* **Records from a data source**:
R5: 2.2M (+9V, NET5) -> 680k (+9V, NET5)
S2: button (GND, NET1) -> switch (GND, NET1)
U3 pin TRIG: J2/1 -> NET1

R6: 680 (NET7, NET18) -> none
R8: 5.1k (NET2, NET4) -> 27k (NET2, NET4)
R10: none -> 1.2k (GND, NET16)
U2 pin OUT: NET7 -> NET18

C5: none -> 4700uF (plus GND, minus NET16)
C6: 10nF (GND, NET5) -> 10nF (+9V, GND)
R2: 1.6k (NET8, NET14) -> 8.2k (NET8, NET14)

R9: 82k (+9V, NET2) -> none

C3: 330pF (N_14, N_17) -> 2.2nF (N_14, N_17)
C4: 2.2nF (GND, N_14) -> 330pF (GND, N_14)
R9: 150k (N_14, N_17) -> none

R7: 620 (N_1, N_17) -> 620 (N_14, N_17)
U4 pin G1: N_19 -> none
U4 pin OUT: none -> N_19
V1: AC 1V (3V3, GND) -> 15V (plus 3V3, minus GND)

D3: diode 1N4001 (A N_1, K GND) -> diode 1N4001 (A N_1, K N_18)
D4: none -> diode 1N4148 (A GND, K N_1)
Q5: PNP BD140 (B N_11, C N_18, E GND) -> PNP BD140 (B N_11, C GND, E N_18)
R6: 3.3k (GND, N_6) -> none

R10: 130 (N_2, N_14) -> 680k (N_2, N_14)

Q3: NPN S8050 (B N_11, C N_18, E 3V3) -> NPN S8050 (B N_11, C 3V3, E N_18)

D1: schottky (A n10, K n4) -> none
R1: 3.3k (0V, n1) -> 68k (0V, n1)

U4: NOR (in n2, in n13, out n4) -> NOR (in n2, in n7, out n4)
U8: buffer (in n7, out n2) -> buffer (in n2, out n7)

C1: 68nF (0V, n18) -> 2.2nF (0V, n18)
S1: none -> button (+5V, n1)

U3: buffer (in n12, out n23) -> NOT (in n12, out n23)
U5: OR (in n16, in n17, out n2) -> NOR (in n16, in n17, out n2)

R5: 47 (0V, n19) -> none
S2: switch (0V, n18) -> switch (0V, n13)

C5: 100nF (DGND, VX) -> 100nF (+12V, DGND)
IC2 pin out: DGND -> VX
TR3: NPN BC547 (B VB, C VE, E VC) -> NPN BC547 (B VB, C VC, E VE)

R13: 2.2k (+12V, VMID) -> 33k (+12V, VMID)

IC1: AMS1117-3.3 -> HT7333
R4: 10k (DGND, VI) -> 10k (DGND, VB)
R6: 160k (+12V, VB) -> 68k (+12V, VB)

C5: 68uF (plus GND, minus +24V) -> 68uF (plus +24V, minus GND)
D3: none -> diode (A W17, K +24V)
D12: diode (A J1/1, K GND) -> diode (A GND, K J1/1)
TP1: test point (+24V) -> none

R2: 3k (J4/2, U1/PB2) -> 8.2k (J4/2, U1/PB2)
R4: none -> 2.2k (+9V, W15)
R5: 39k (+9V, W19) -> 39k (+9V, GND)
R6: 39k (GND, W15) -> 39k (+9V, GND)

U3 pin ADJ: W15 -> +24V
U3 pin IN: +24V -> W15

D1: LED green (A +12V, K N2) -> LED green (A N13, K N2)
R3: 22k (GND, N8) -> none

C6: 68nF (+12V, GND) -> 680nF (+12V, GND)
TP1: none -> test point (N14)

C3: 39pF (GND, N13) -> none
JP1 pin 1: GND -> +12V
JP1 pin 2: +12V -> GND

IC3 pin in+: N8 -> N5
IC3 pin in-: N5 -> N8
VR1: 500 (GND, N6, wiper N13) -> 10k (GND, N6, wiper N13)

* **WORK ORDER**: Report every line in the data that holds "test", copying each one.

* **RESULT**:
TP1: test point (+24V) -> none
TP1: none -> test point (N14)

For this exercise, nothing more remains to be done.